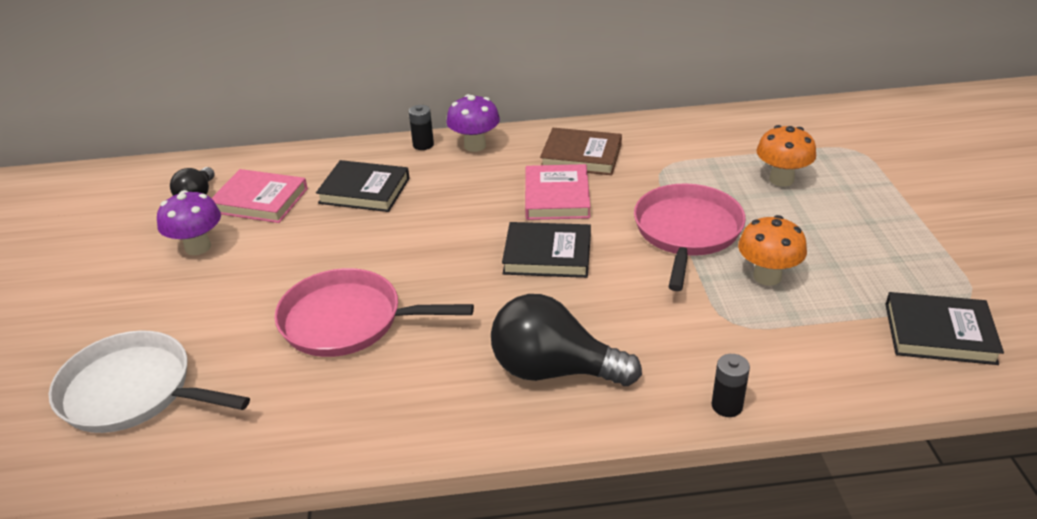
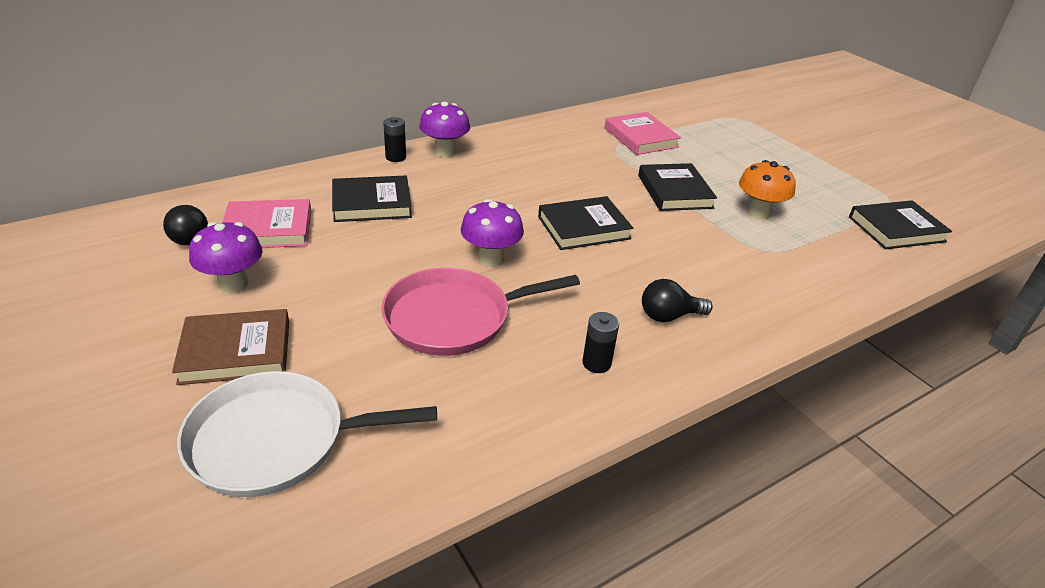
camera: 30 degrees left, 0 degrees up
(428, 269) = (491, 258): none -> purple mushroom
(554, 370) = (669, 316): black light bulb -> black light bulb, size x0.55
(557, 197) = (551, 182): pink book -> pink book (640, 137)
(581, 156) = (544, 148): brown book -> brown book (236, 351)
(687, 232) = (675, 191): pink pan -> black book
(727, 406) = (814, 310): black battery -> black battery (596, 363)
(781, 179) = (707, 144): orange mushroom -> none

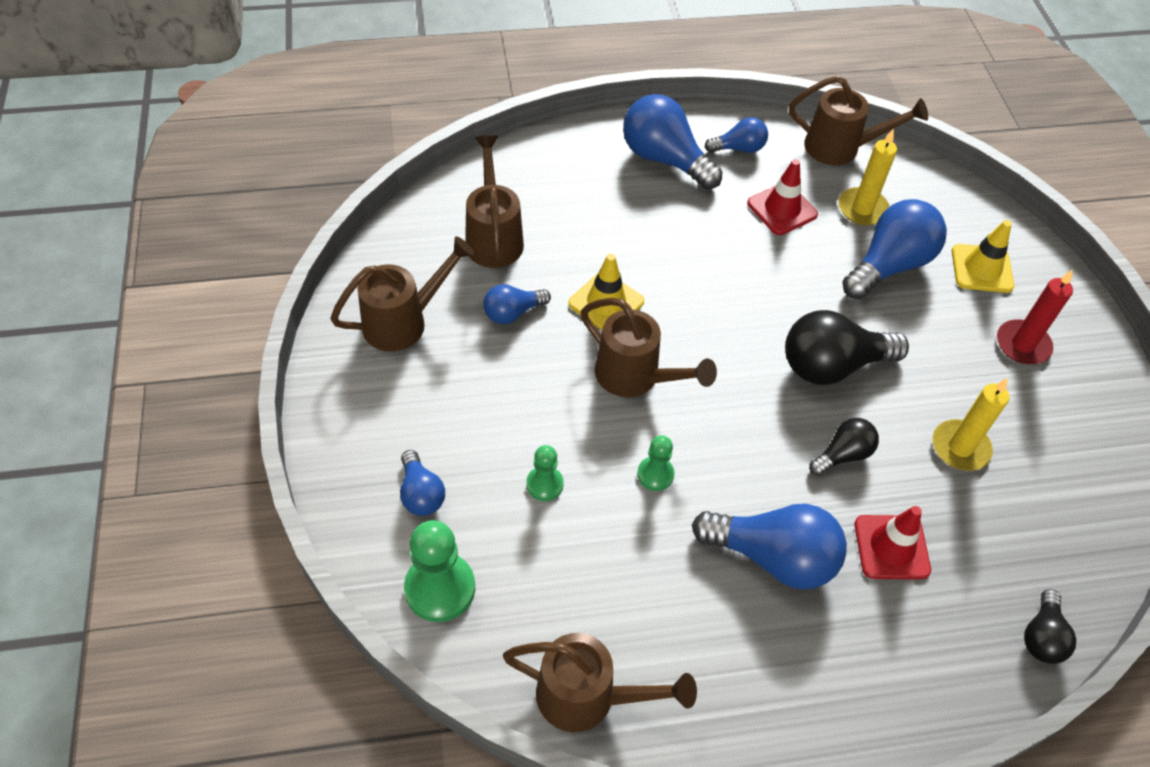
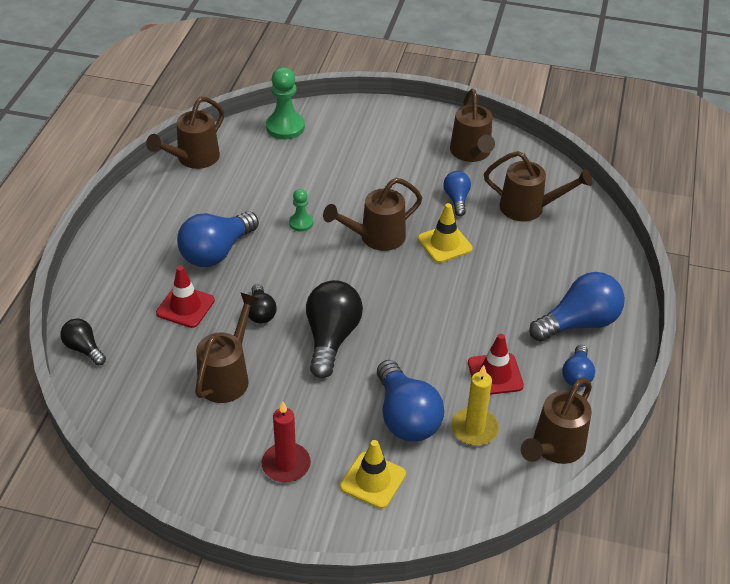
camera: 115 degrees right, 10 degrees down
(421, 493) = (345, 133): blue light bulb -> none
(544, 484) = (322, 178): green pawn -> none
(960, 447) = (227, 377): yellow candle -> brown watering can

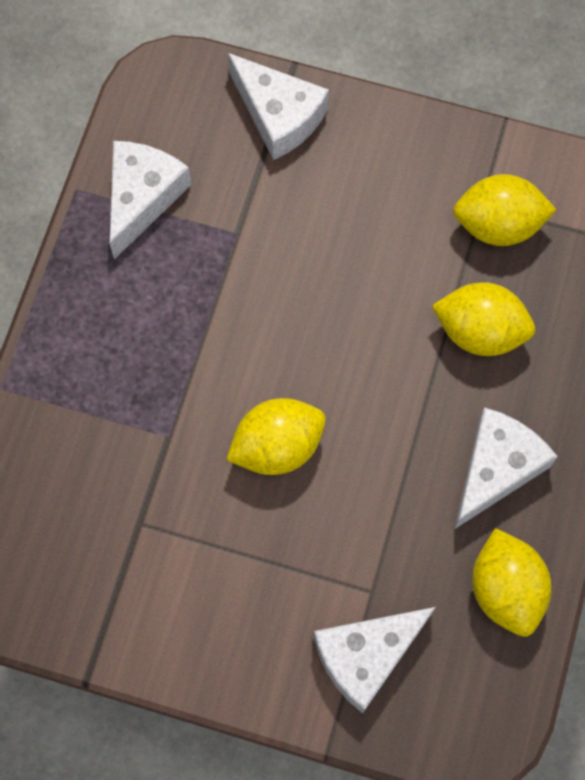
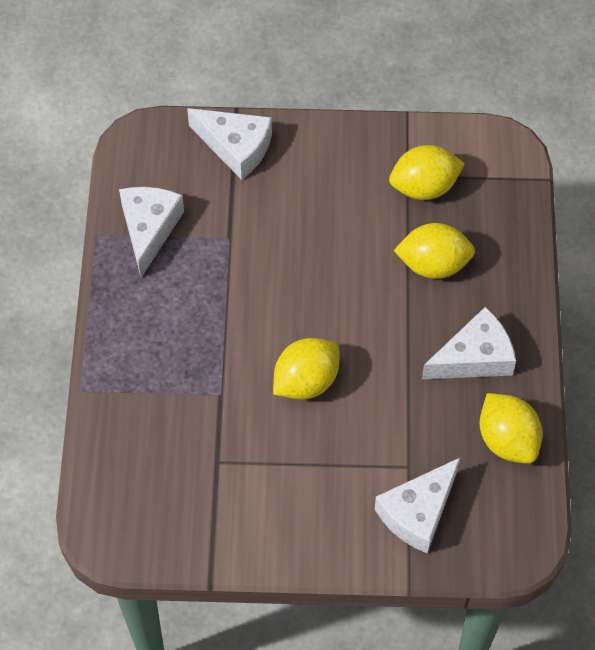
camera: 15 degrees left, 10 degrees down
(496, 468) = (474, 357): white cheese -> white cheese turned 45 degrees clockwise

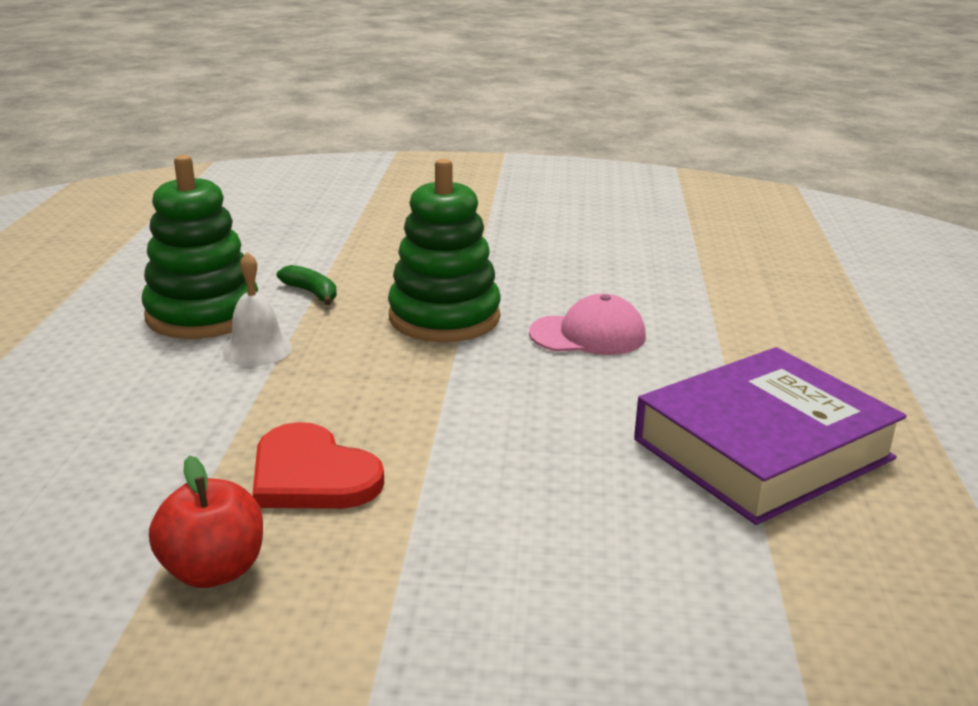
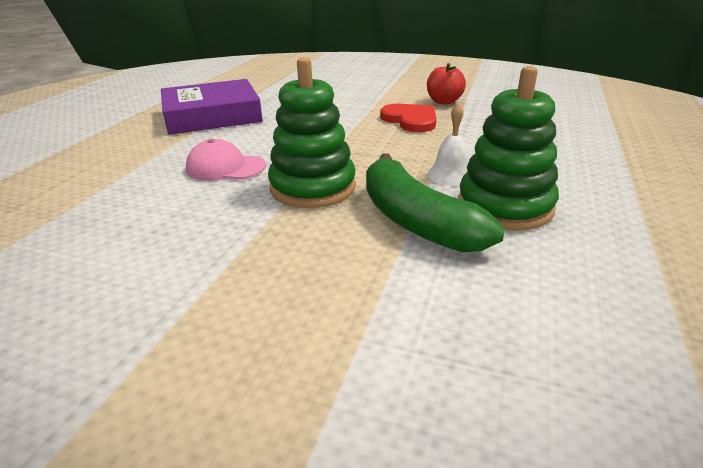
camera: 165 degrees left, 5 degrees up
(311, 293) = (415, 220): green banana -> green banana, size x2.35

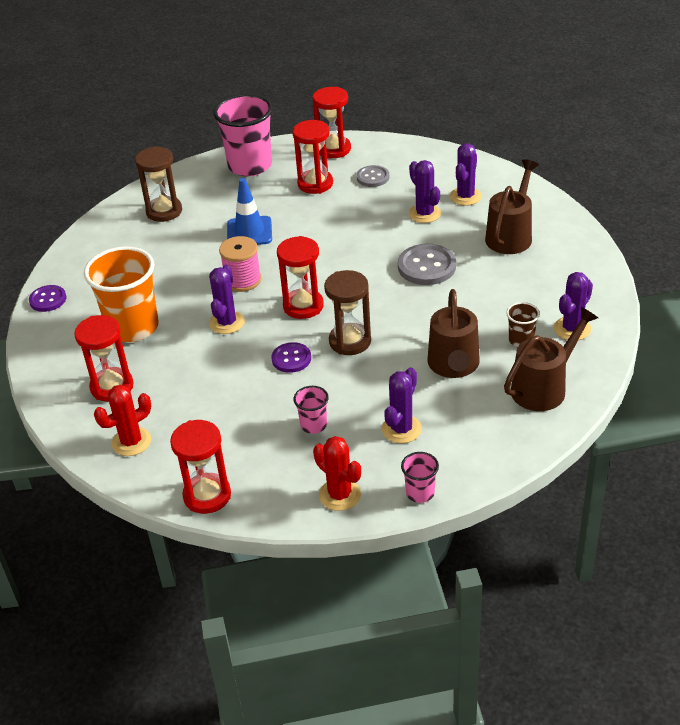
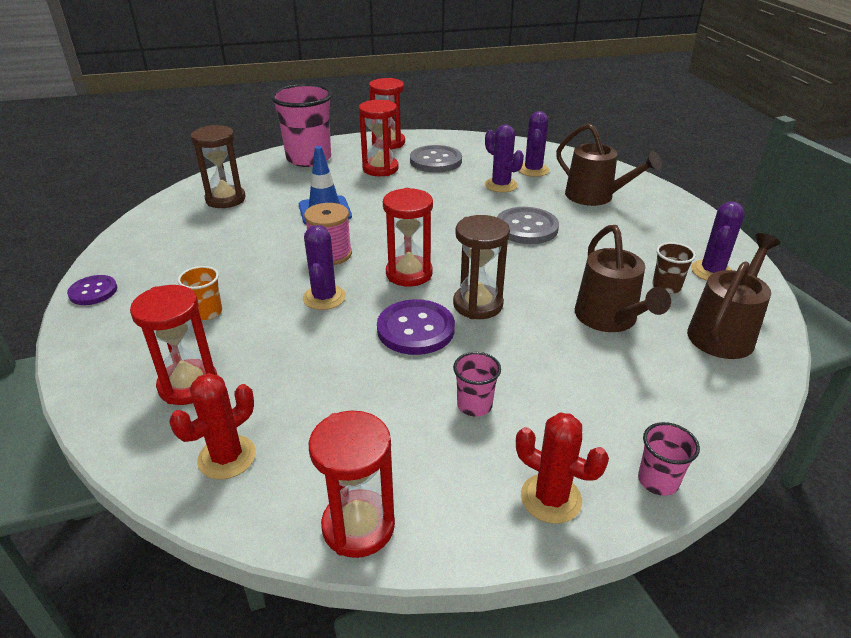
camera: 15 degrees left, 5 degrees down
(133, 327) = (207, 312): orange cup -> orange cup, size x0.46
(291, 359) = (415, 329): purple button -> purple button, size x1.60
(373, 177) = (435, 161): grey button -> grey button, size x1.60
(401, 429) = (588, 398): purple cactus -> none
(511, 235) = (595, 197): brown watering can -> brown watering can turned 120 degrees clockwise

◆ What to do
Leave the images out and output the remaining material exactly as it stands.

◆ Answer for this exercise
camera: 30 degrees left, 0 degrees up
(428, 269) = (491, 258): none -> purple mushroom
(554, 370) = (669, 316): black light bulb -> black light bulb, size x0.55
(557, 197) = (551, 182): pink book -> pink book (640, 137)
(581, 156) = (544, 148): brown book -> brown book (236, 351)
(687, 232) = (675, 191): pink pan -> black book
(727, 406) = (814, 310): black battery -> black battery (596, 363)
(781, 179) = (707, 144): orange mushroom -> none

camera: 115 degrees right, 10 degrees down
(421, 493) = (345, 133): blue light bulb -> none
(544, 484) = (322, 178): green pawn -> none
(960, 447) = (227, 377): yellow candle -> brown watering can

camera: 15 degrees left, 10 degrees down
(496, 468) = (474, 357): white cheese -> white cheese turned 45 degrees clockwise

camera: 165 degrees left, 5 degrees up
(311, 293) = (415, 220): green banana -> green banana, size x2.35

camera: 15 degrees left, 5 degrees down
(133, 327) = (207, 312): orange cup -> orange cup, size x0.46
(291, 359) = (415, 329): purple button -> purple button, size x1.60
(373, 177) = (435, 161): grey button -> grey button, size x1.60
(401, 429) = (588, 398): purple cactus -> none
(511, 235) = (595, 197): brown watering can -> brown watering can turned 120 degrees clockwise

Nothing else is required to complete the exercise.